Brief: Transcribe exactly, leaving out pictures, the lines from the one that holds "red trophy: 2 -> 3" through the end of the data below, including both end lines and no others.

------

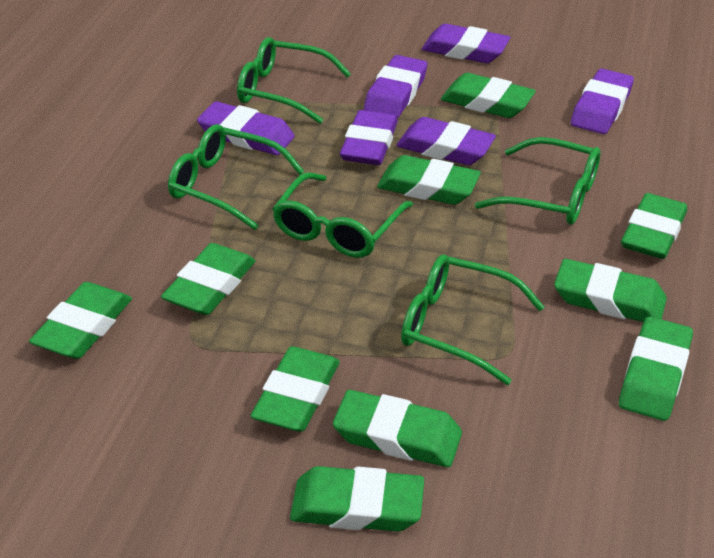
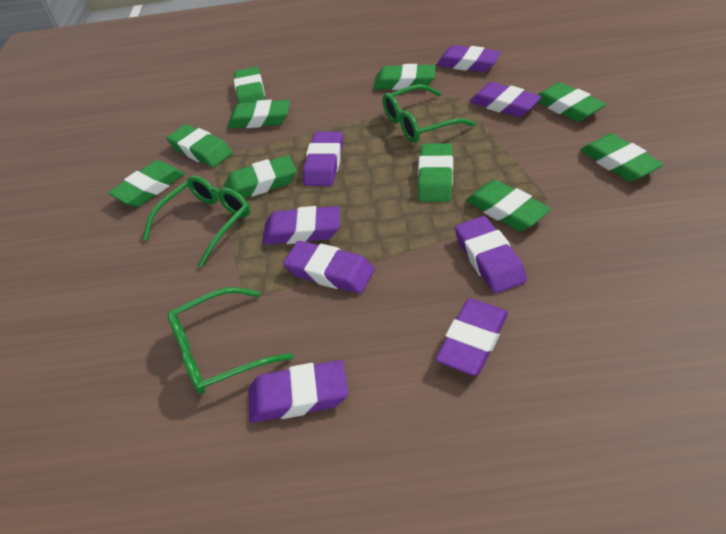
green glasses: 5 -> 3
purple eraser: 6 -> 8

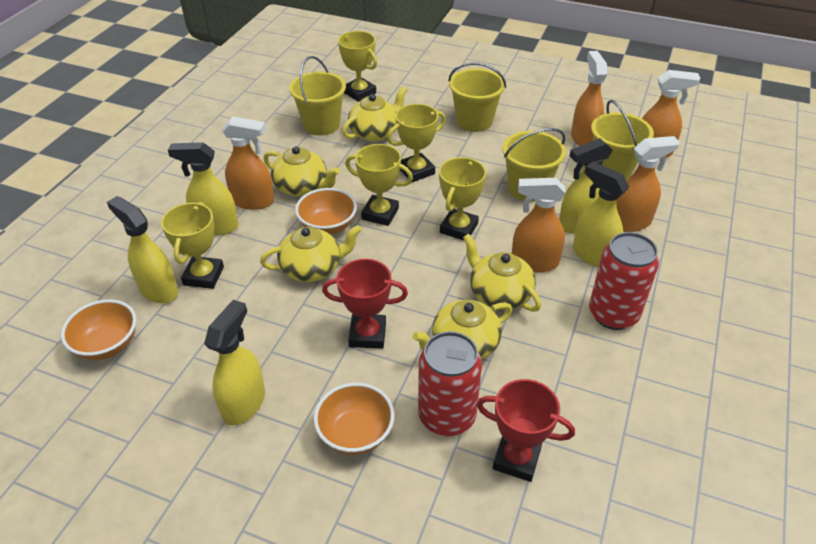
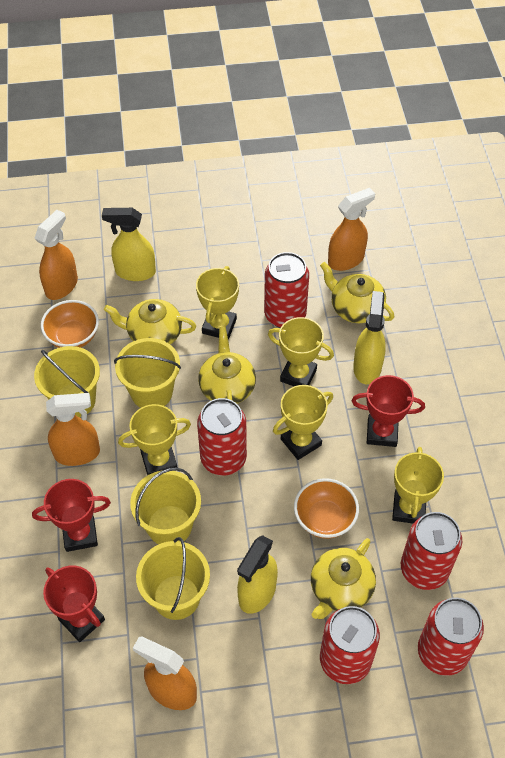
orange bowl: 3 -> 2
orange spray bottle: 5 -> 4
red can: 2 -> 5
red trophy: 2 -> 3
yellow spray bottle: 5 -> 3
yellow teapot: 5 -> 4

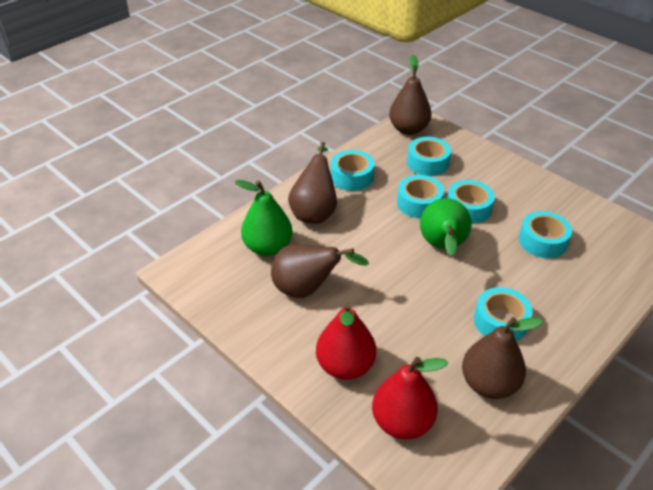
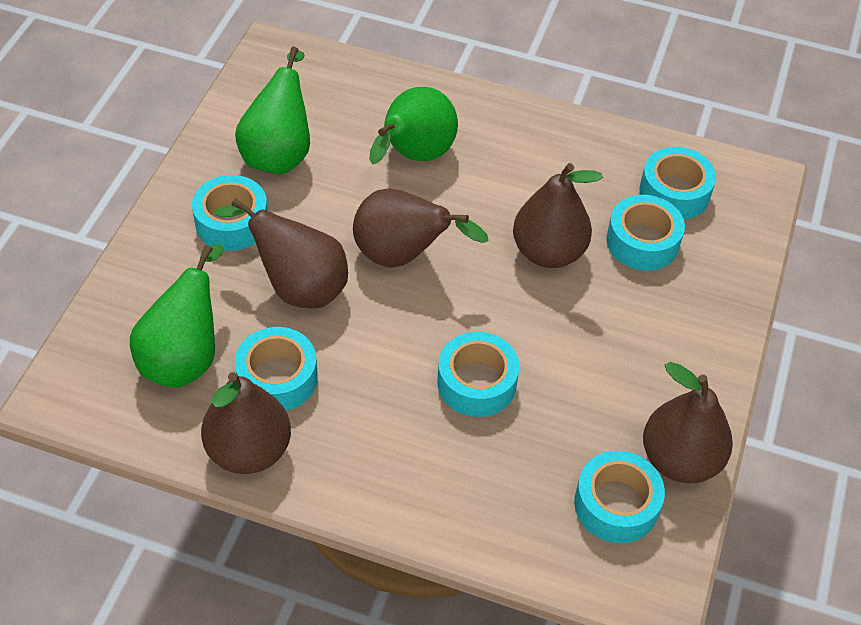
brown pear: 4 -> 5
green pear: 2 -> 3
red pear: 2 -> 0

------

Solution to the problem:
red trophy: 2 -> 3
yellow spray bottle: 5 -> 3
yellow teapot: 5 -> 4

brown pear: 4 -> 5
green pear: 2 -> 3
red pear: 2 -> 0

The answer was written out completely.